(Data for the task Opens)

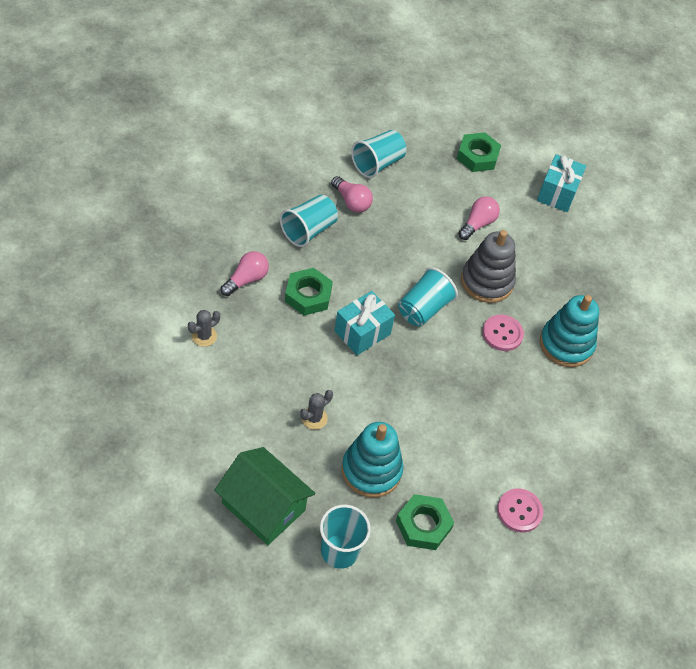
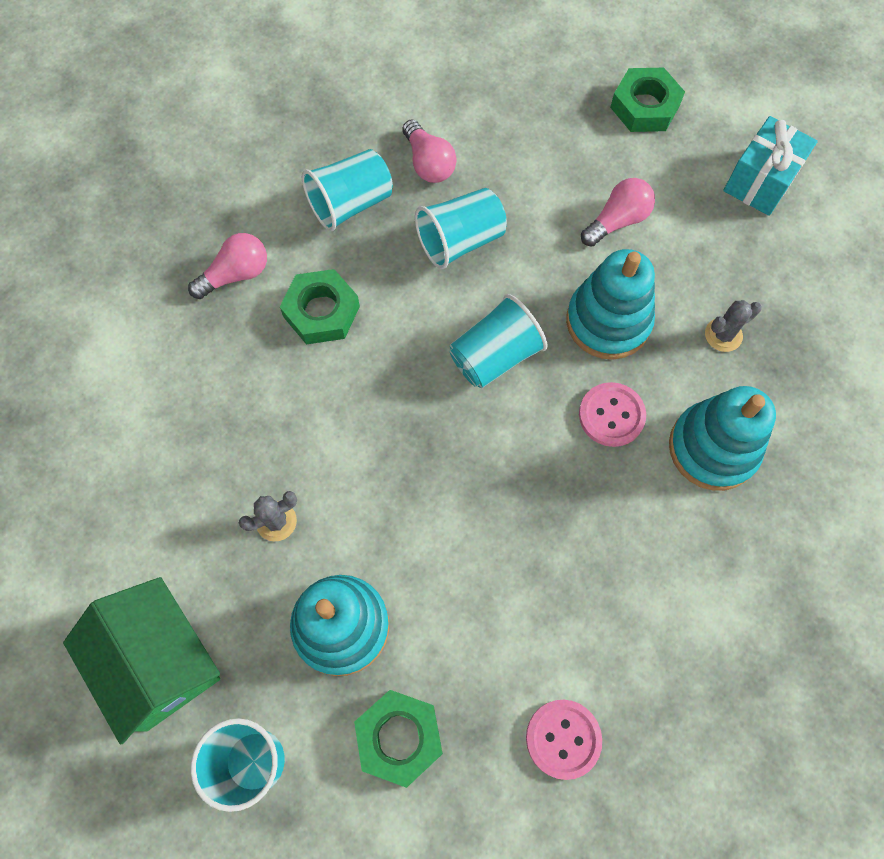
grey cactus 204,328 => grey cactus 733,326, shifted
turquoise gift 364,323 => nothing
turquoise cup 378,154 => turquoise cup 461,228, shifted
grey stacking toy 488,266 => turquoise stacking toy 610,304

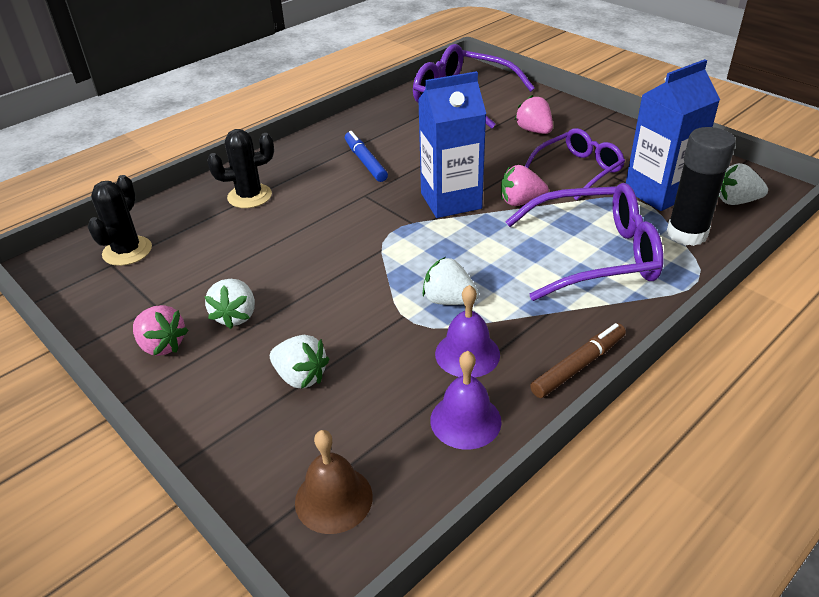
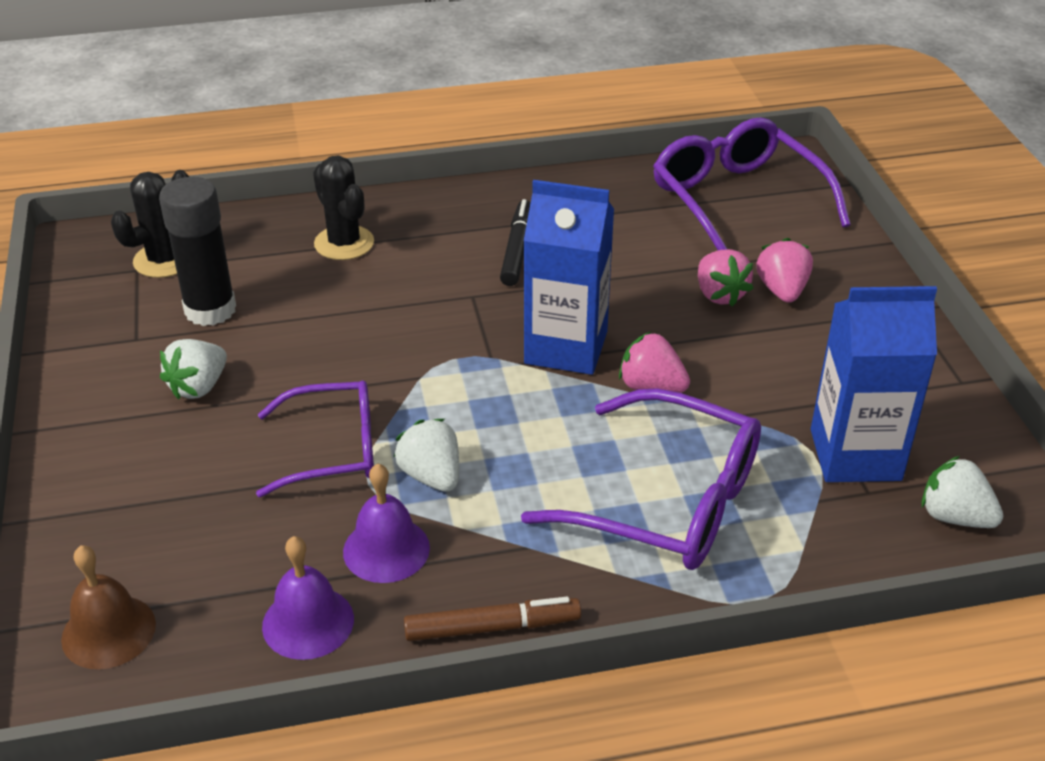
pink strawberry 161,330 => pink strawberry 726,278, shifted
black cactus 240,168 => black cactus 343,208, 45 degrees clockwise
white strawberry 300,362 => nothing
blue marker 366,156 => black marker 515,242
purple glasses 575,164 => purple glasses 315,439, shifted
black glue stick 701,186 => black glue stick 197,251, shifted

(Data for the task Closes)

Assignment> Go through the entries and retype them exactly, except for the images.

Answer area>
grey cactus 204,328 => grey cactus 733,326, shifted
turquoise gift 364,323 => nothing
turquoise cup 378,154 => turquoise cup 461,228, shifted
grey stacking toy 488,266 => turquoise stacking toy 610,304

pink strawberry 161,330 => pink strawberry 726,278, shifted
black cactus 240,168 => black cactus 343,208, 45 degrees clockwise
white strawberry 300,362 => nothing
blue marker 366,156 => black marker 515,242
purple glasses 575,164 => purple glasses 315,439, shifted
black glue stick 701,186 => black glue stick 197,251, shifted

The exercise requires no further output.